▶ [About this task] Count the lines in the records that hold the string "brick". Only the number should be given.

++++ Study material

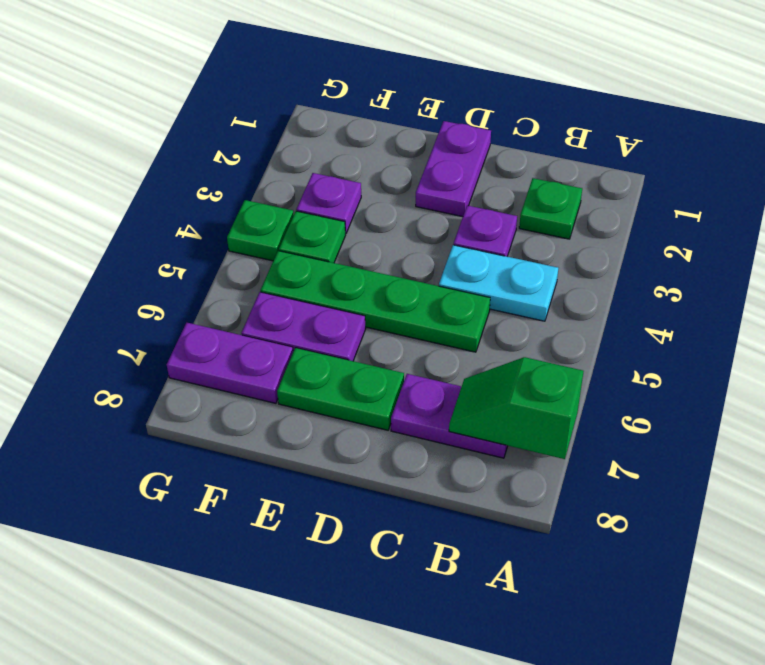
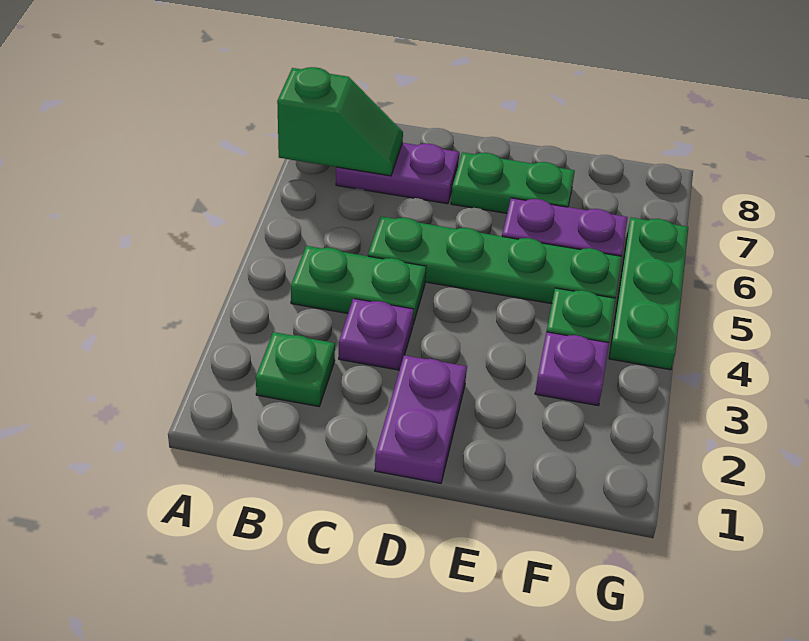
cyan plate B4:C4 level 1 -> green plate B4:C4 level 1
purple plate F7:G7 level 1 -> none
green plate G4 level 1 -> green plate G4:G6 level 1

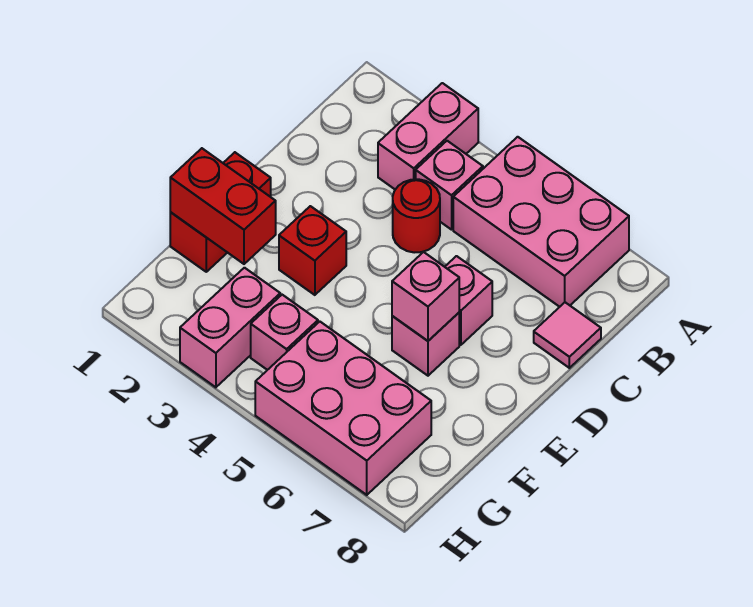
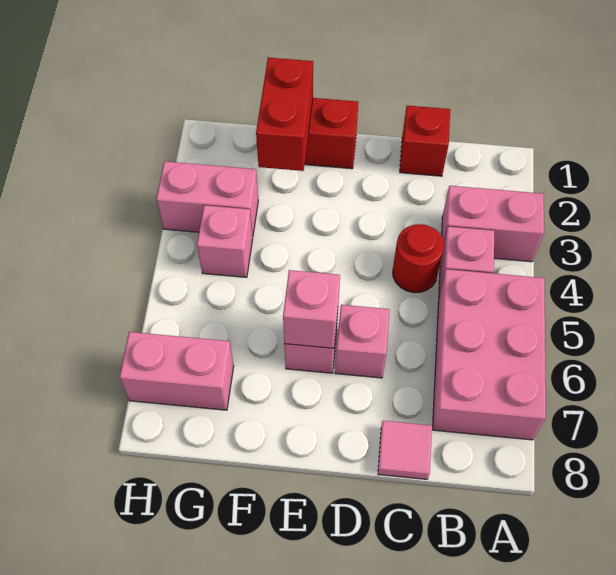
red brick E3 level 1 -> red brick C1 level 1
pink brick G5:H7 level 1 -> pink brick G7:H7 level 1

++++++++

▶ [Your response] 2